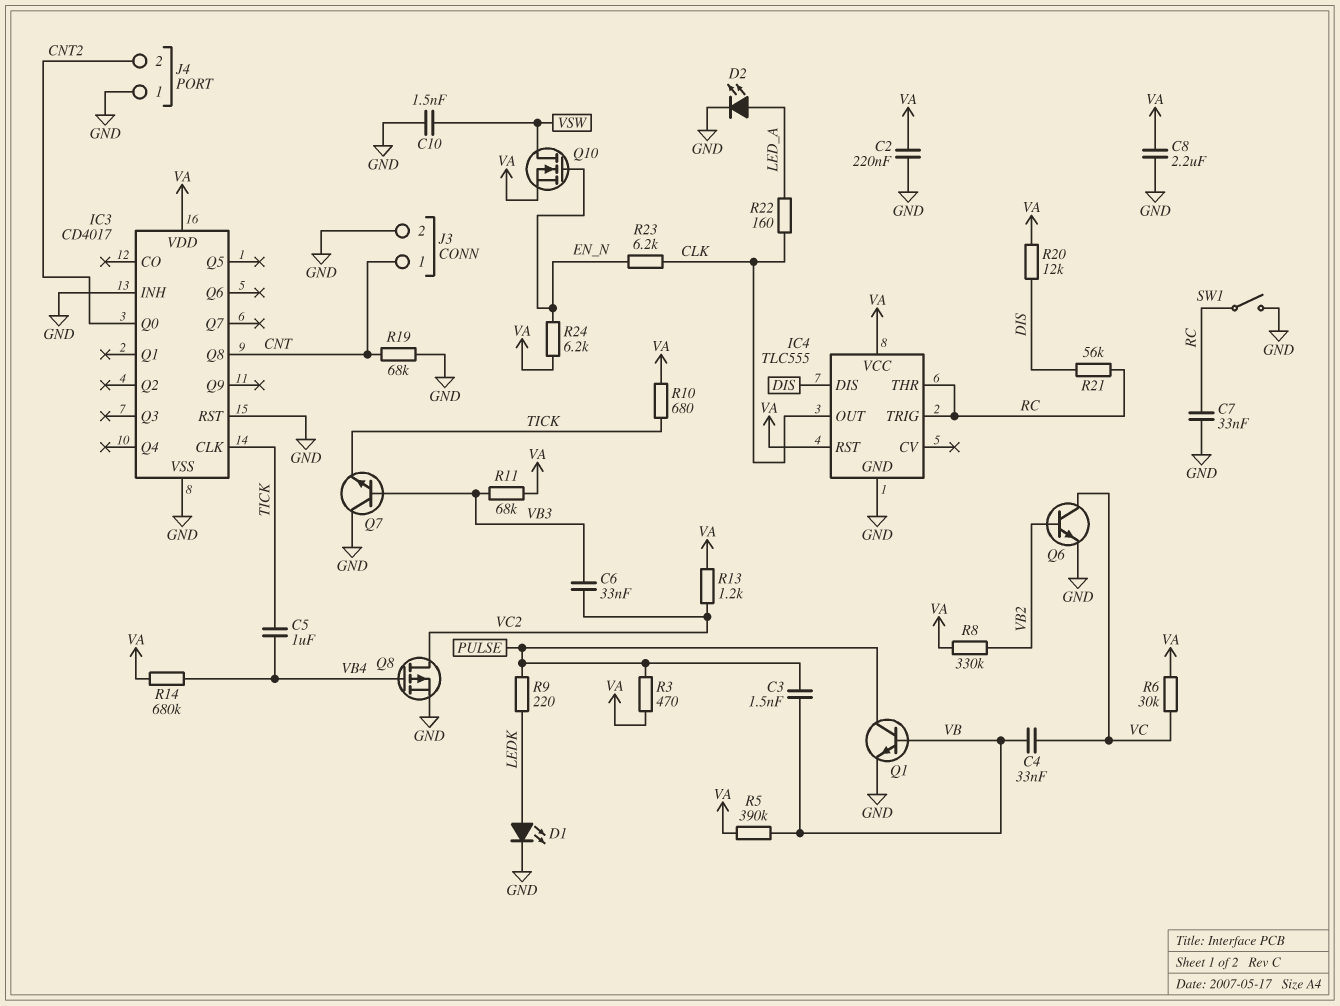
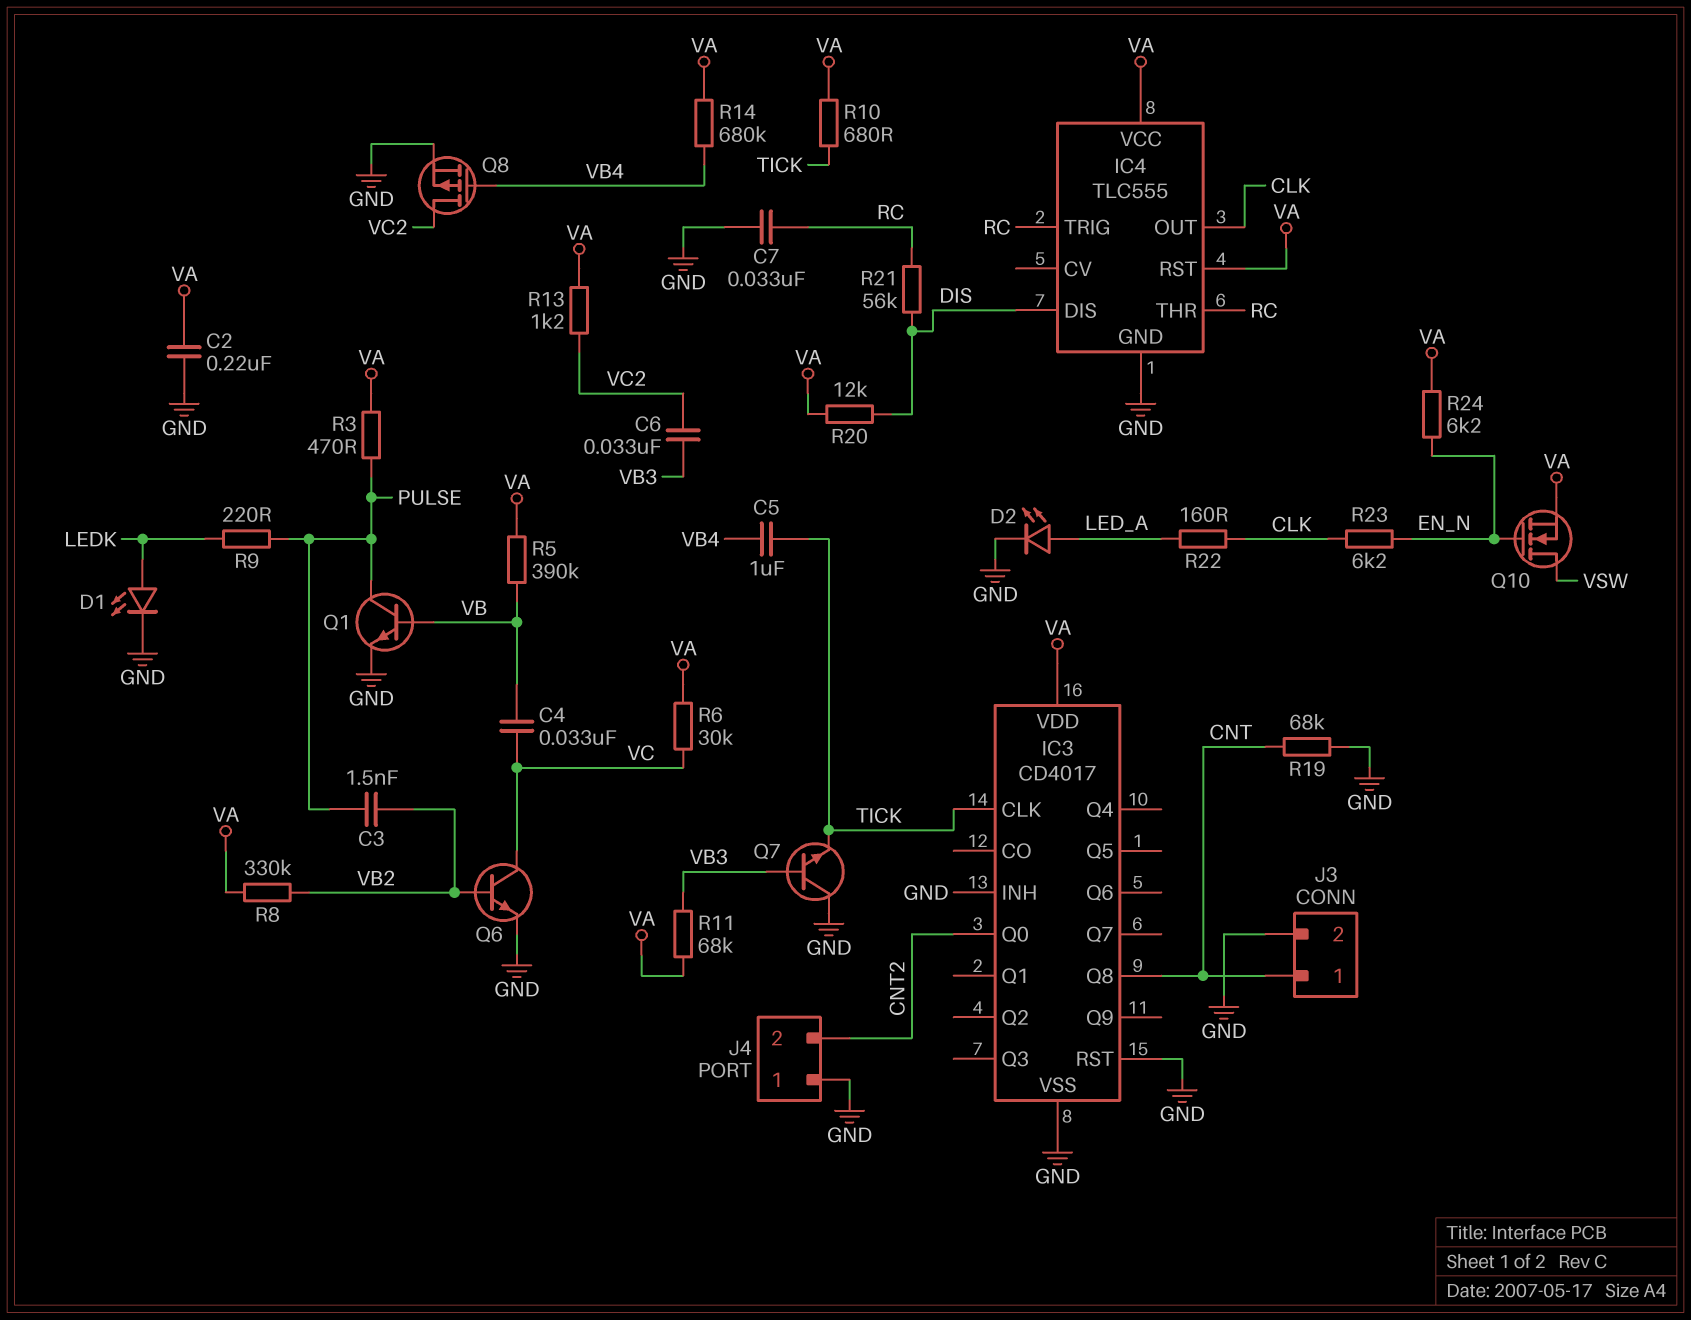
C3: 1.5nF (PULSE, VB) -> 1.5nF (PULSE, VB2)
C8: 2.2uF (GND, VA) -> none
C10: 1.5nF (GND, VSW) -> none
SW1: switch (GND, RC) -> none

##############################

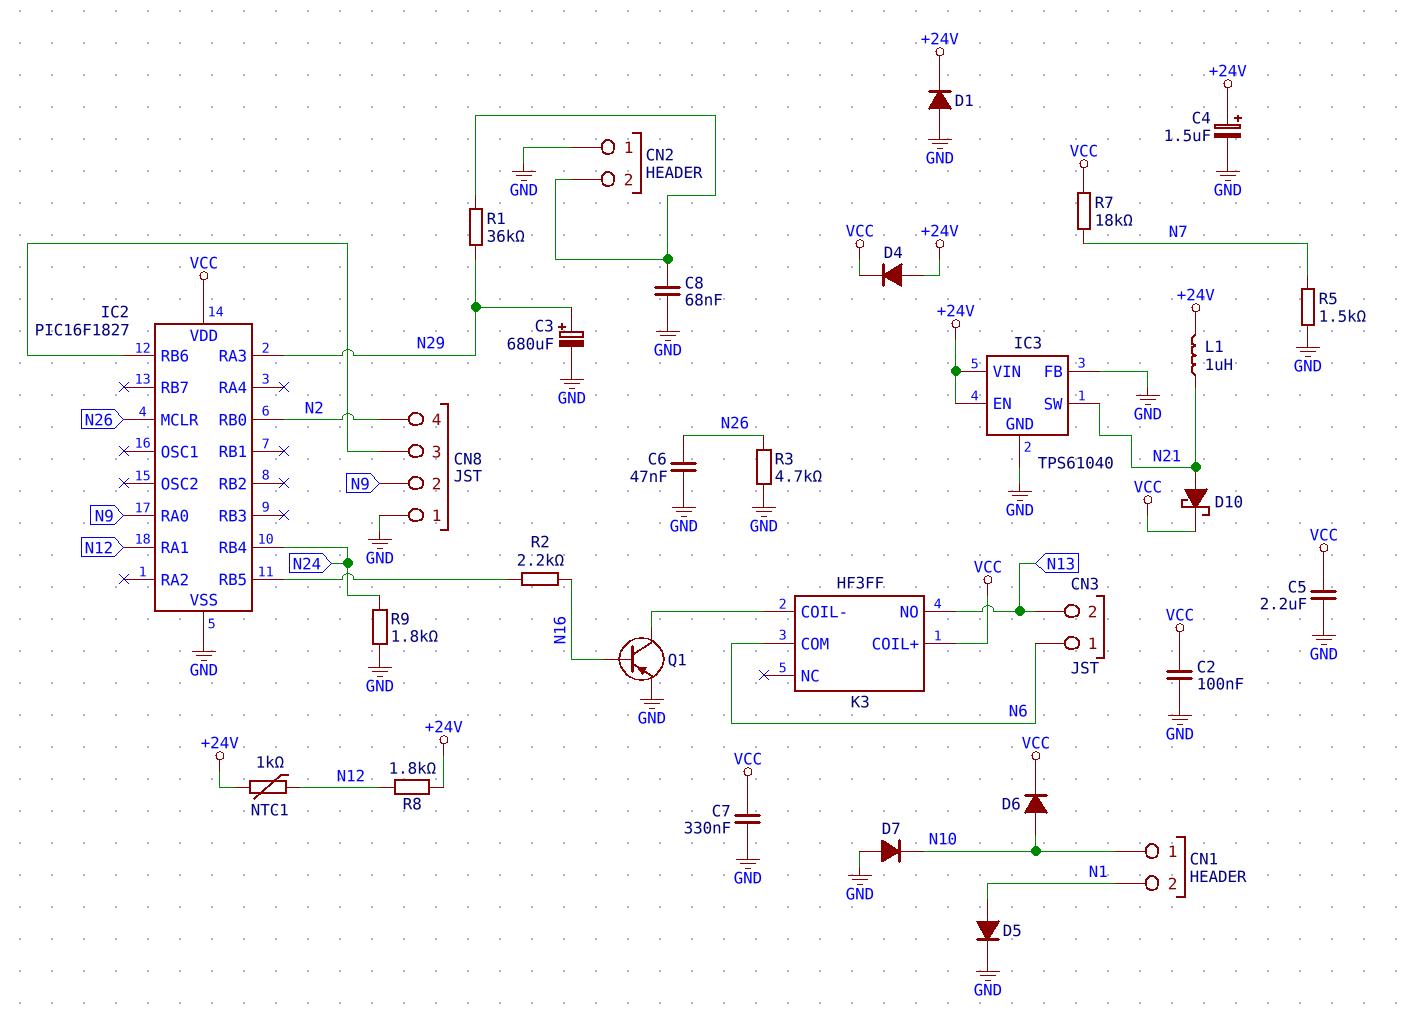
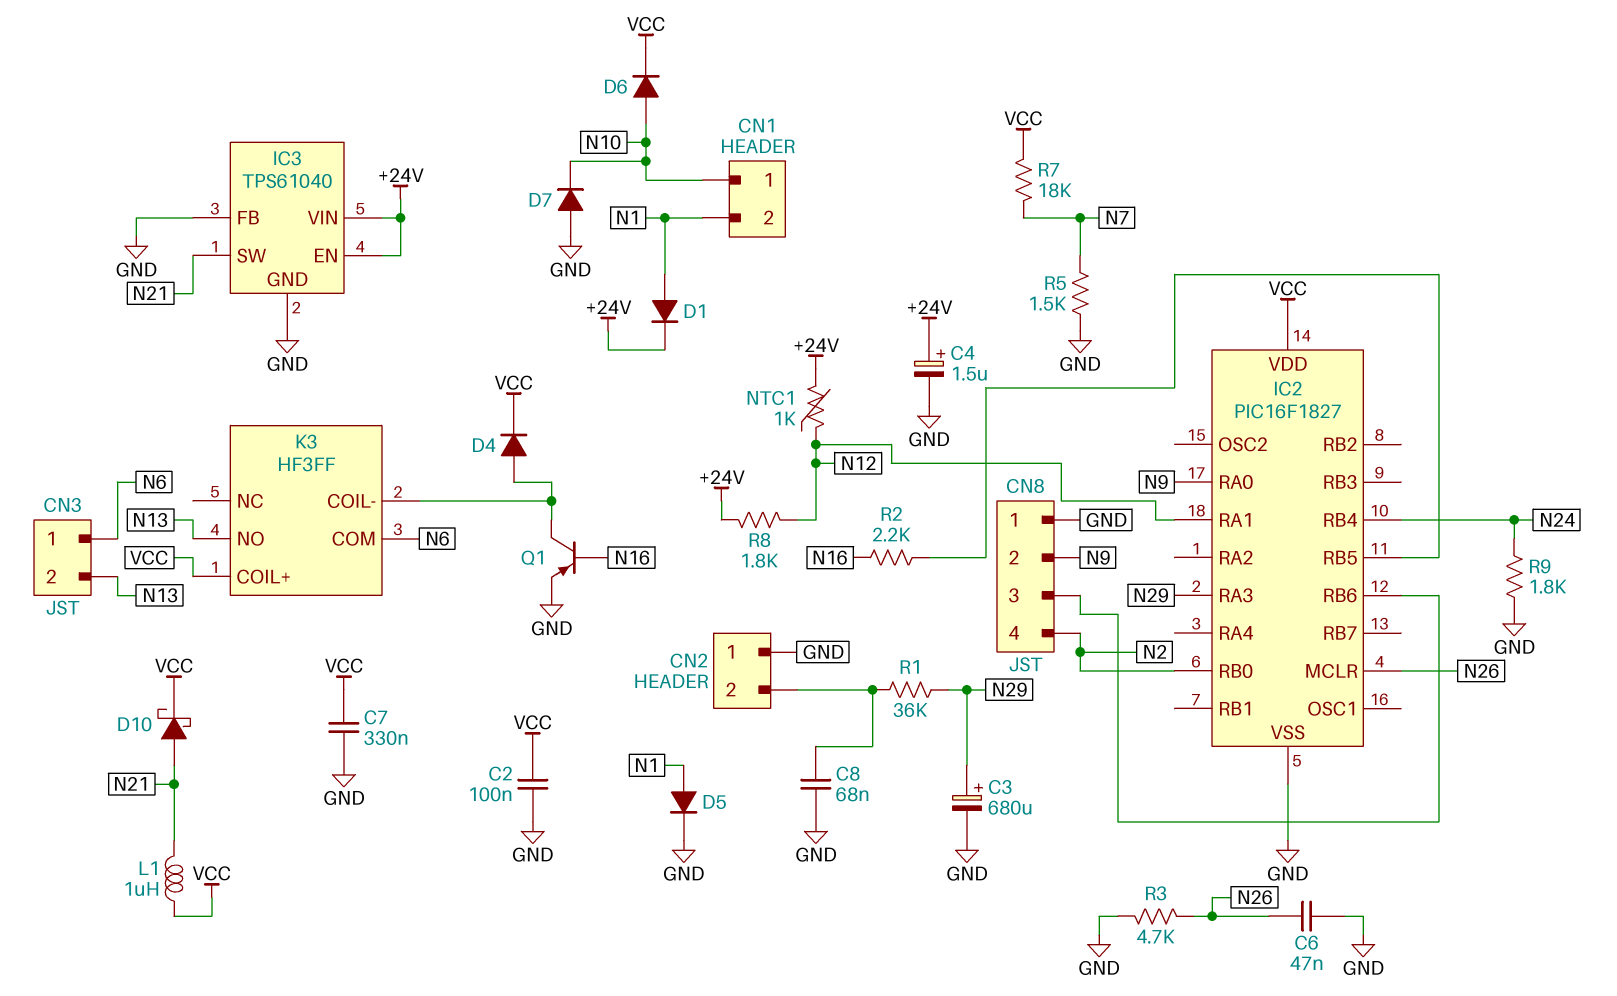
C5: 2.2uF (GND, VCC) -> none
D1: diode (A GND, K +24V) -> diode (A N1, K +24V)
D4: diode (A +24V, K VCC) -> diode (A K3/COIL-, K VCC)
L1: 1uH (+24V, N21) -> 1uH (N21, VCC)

##############################

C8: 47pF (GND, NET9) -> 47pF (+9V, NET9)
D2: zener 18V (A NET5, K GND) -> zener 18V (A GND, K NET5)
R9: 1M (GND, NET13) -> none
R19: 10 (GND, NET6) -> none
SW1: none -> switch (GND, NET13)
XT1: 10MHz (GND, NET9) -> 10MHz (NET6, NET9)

##############################

> _THE PROBLEM_:
A word-for-word copy of the lines above from the one with "C8: 2.2uF (GND, VA) -> none" through the one with "SW1: switch (GND, RC) -> none", inclusive, is the only output wanted.

> _EXERCISE SOLUTION_:
C8: 2.2uF (GND, VA) -> none
C10: 1.5nF (GND, VSW) -> none
SW1: switch (GND, RC) -> none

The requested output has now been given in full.